*Task objective:*
Every line below from the one with "[(195,250),(215,250),(215,221),(195,221),(195,250)]" through the one with "[(409,214),(408,236),(427,237),(427,214),(409,214)]" is to be repeated exactly, with no picture among them.

*** Entries shown ***

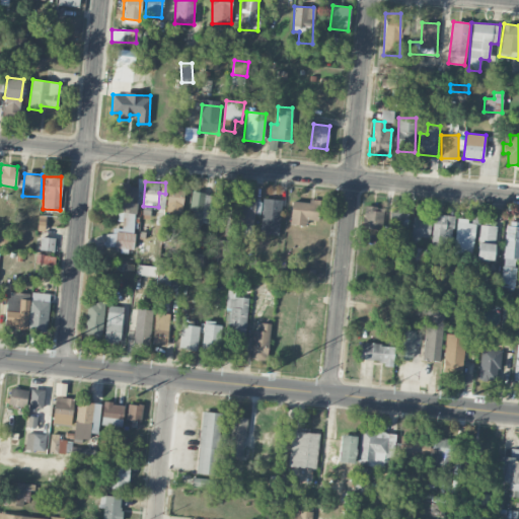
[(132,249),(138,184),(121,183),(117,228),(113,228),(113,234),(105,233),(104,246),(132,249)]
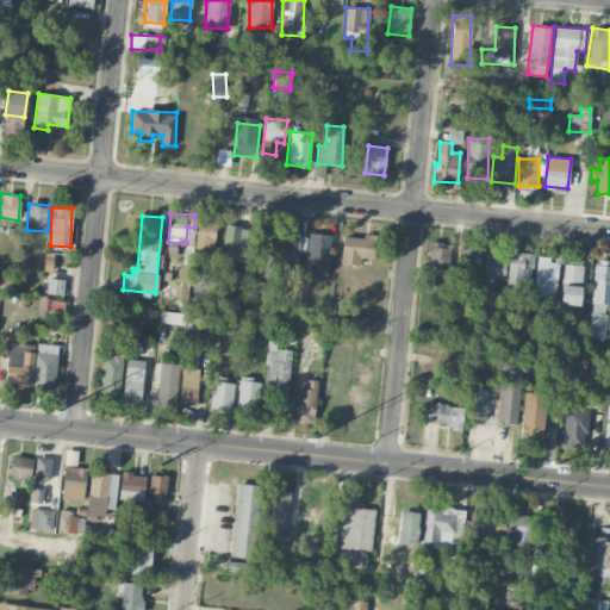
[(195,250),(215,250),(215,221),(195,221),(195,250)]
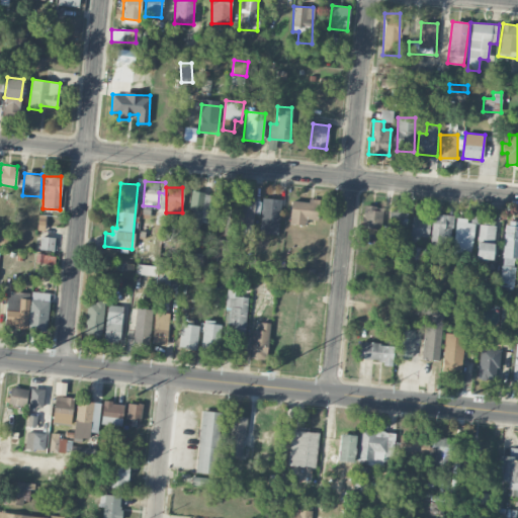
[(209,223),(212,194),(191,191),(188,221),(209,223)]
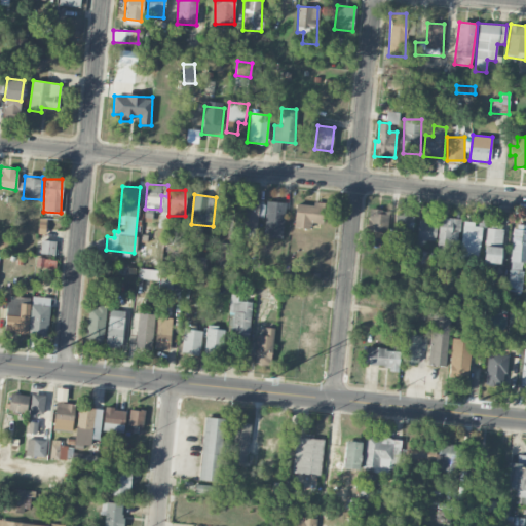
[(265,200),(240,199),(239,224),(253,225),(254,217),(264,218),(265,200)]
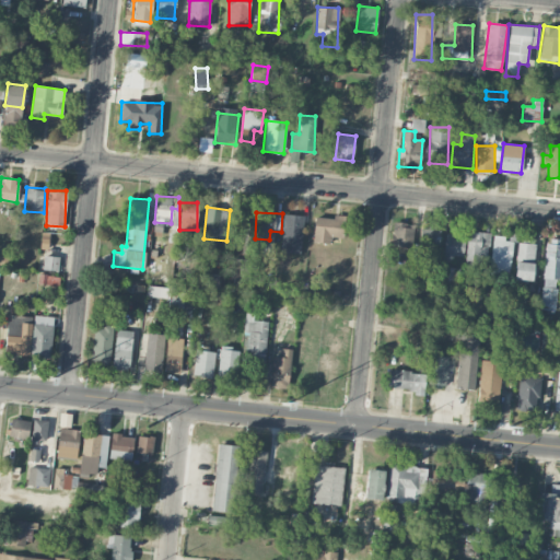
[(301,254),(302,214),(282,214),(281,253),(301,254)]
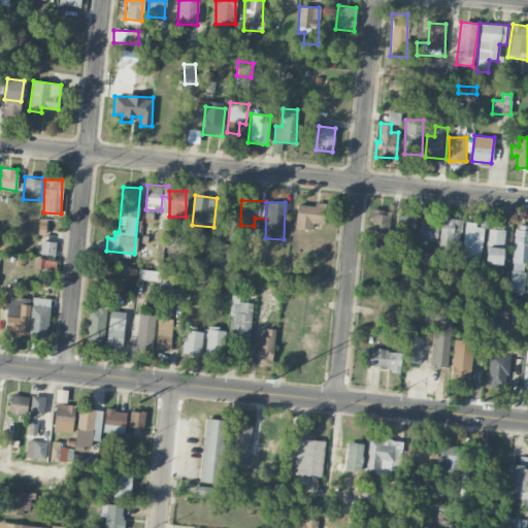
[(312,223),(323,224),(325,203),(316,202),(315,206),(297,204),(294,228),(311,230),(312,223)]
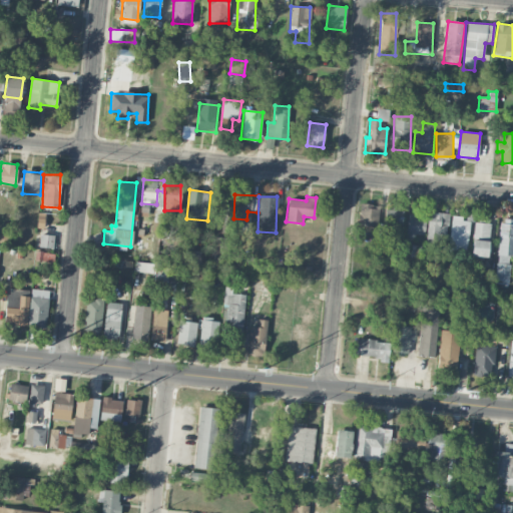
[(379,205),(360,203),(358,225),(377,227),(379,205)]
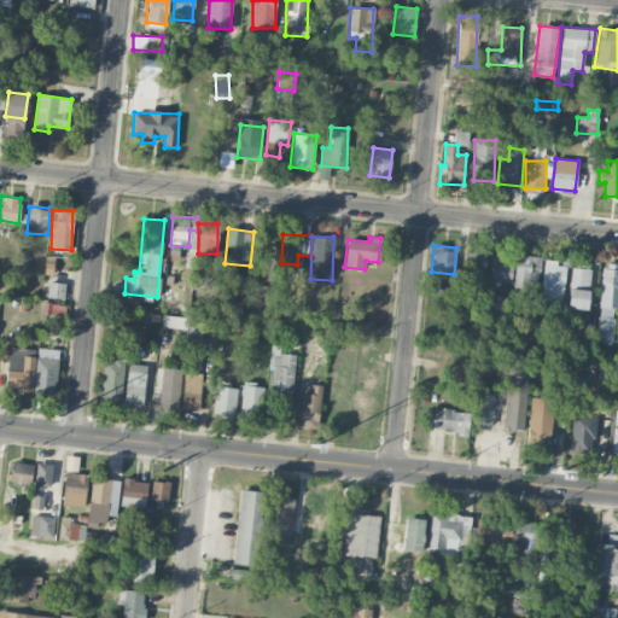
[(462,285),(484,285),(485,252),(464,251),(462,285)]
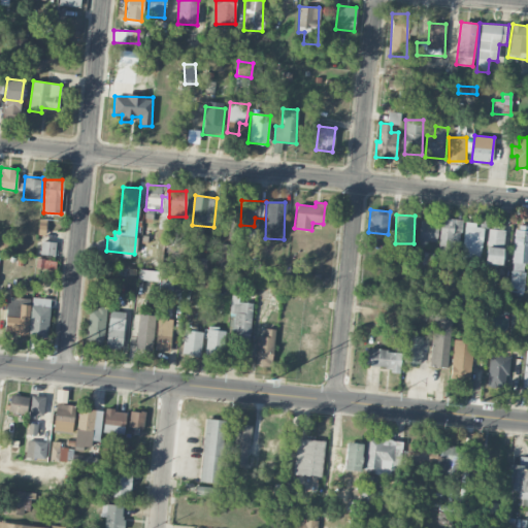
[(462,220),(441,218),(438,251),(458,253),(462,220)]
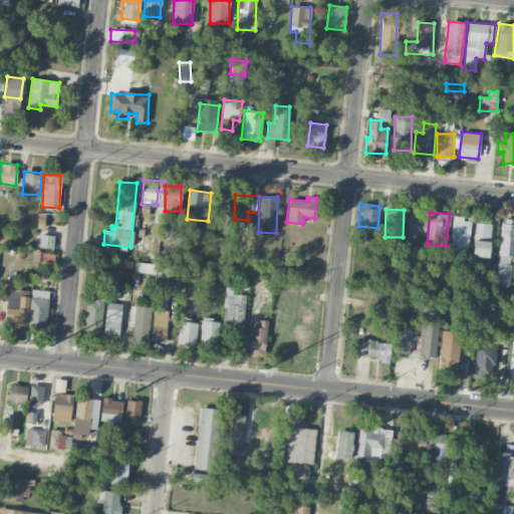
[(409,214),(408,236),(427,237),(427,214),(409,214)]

*** End of Entries shown ***
*** Entries shown ***

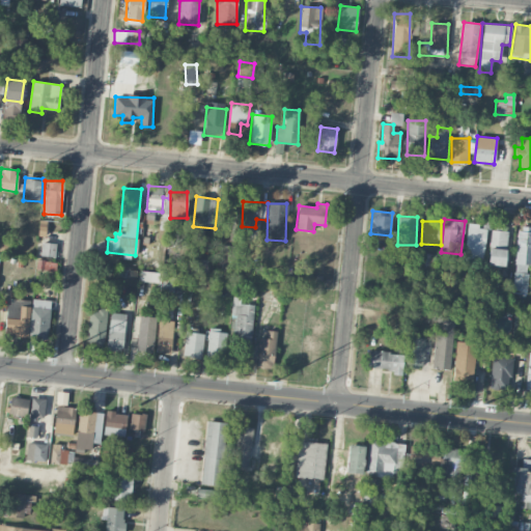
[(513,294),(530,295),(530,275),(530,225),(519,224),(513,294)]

*** End of Entries shown ***

*Result for this task:*
[(195,250),(215,250),(215,221),(195,221),(195,250)]
[(209,223),(212,194),(191,191),(188,221),(209,223)]
[(265,200),(240,199),(239,224),(253,225),(254,217),(264,218),(265,200)]
[(301,254),(302,214),(282,214),(281,253),(301,254)]
[(312,223),(323,224),(325,203),(316,202),(315,206),(297,204),(294,228),(311,230),(312,223)]
[(379,205),(360,203),(358,225),(377,227),(379,205)]
[(462,285),(484,285),(485,252),(464,251),(462,285)]
[(462,220),(441,218),(438,251),(458,253),(462,220)]
[(409,214),(408,236),(427,237),(427,214),(409,214)]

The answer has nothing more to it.